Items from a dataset
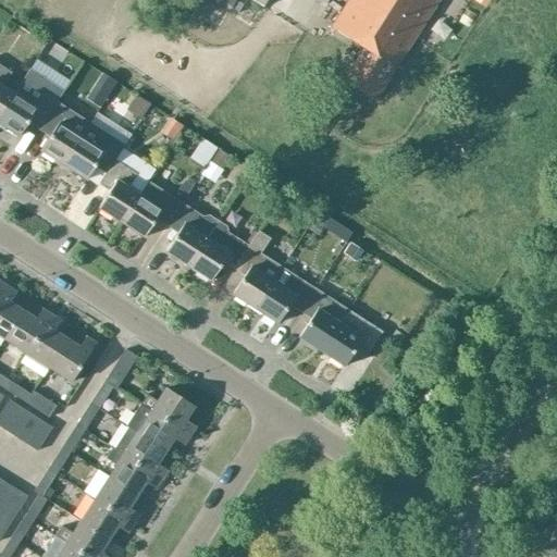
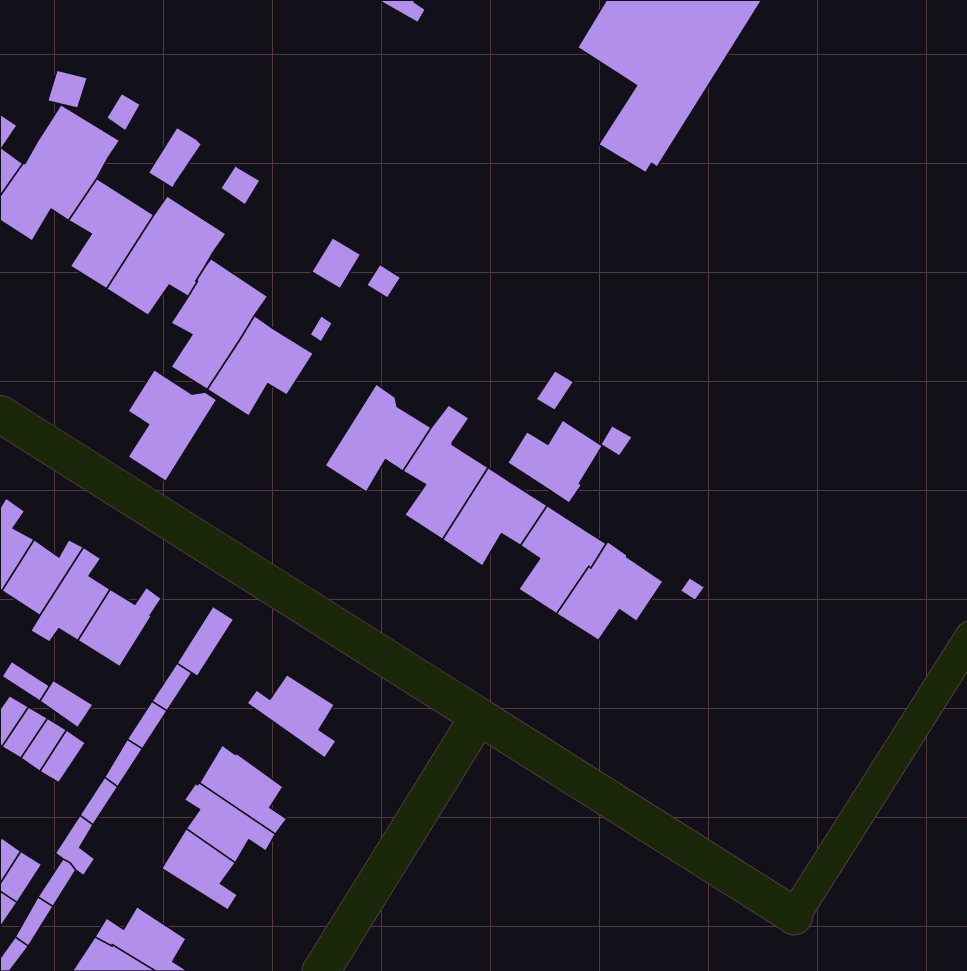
building: [166,202,218,267] -> [128,369,217,481]
building: none -> [507,420,602,503]
building: [129,403,188,450] -> none
building: [81,497,133,537] -> none

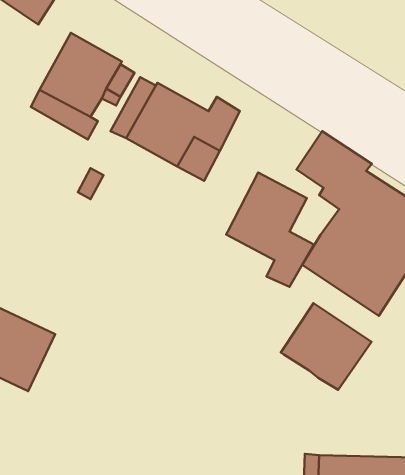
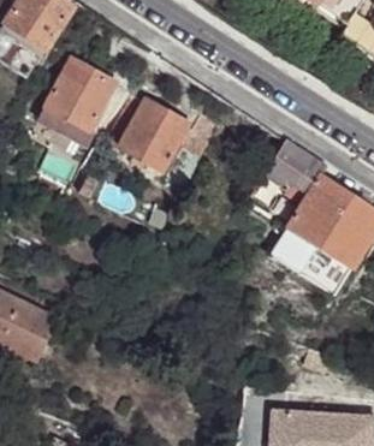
building: [226,173,314,287] -> none
building: [281,303,371,390] -> none

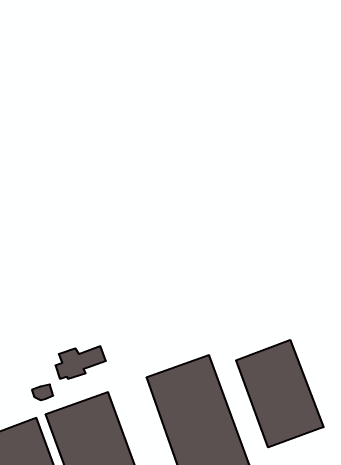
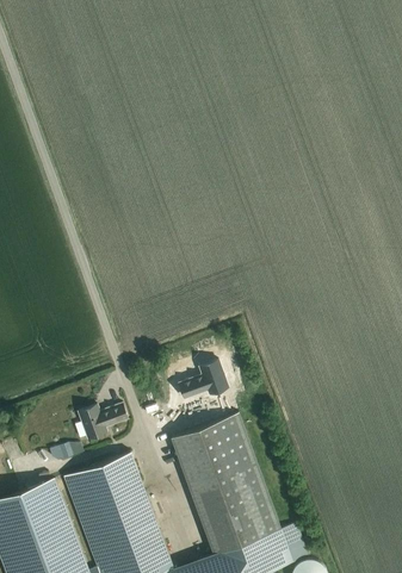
building: none -> [180,361,229,397]
building: [236,340,324,447] -> none

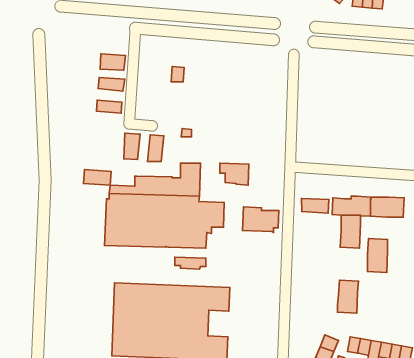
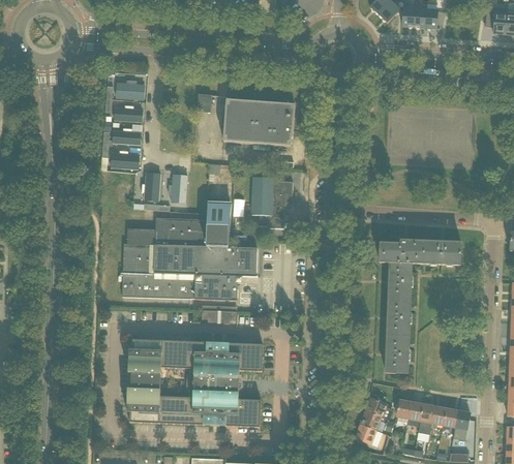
building: none -> [223,99,295,146]
building: [84,170,111,185] -> [109,153,140,171]
building: [302,199,329,213] -> none
building: [242,207,279,232] -> [251,176,293,205]
building: [368,239,388,272] -> [387,298,410,336]

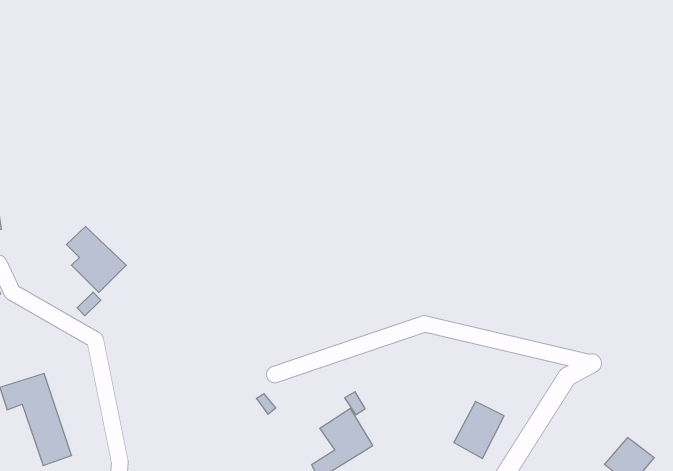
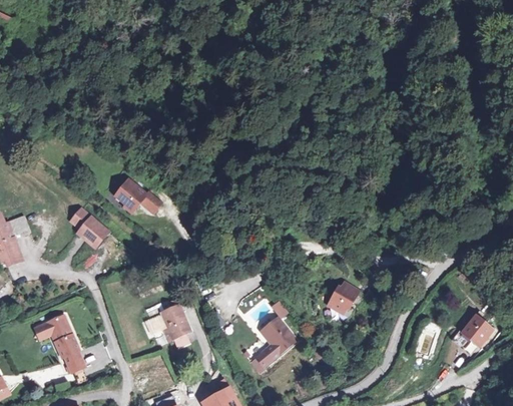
building: none -> [111,177,160,214]
building: none -> [154,305,189,346]
building: [454,401,504,458] -> [327,280,360,319]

Request —
Would you return the data exactly as written, without the pictures?

Solution —
building: [166,202,218,267] -> [128,369,217,481]
building: none -> [507,420,602,503]
building: [129,403,188,450] -> none
building: [81,497,133,537] -> none

building: [226,173,314,287] -> none
building: [281,303,371,390] -> none

building: none -> [180,361,229,397]
building: [236,340,324,447] -> none

building: none -> [223,99,295,146]
building: [84,170,111,185] -> [109,153,140,171]
building: [302,199,329,213] -> none
building: [242,207,279,232] -> [251,176,293,205]
building: [368,239,388,272] -> [387,298,410,336]

building: none -> [111,177,160,214]
building: none -> [154,305,189,346]
building: [454,401,504,458] -> [327,280,360,319]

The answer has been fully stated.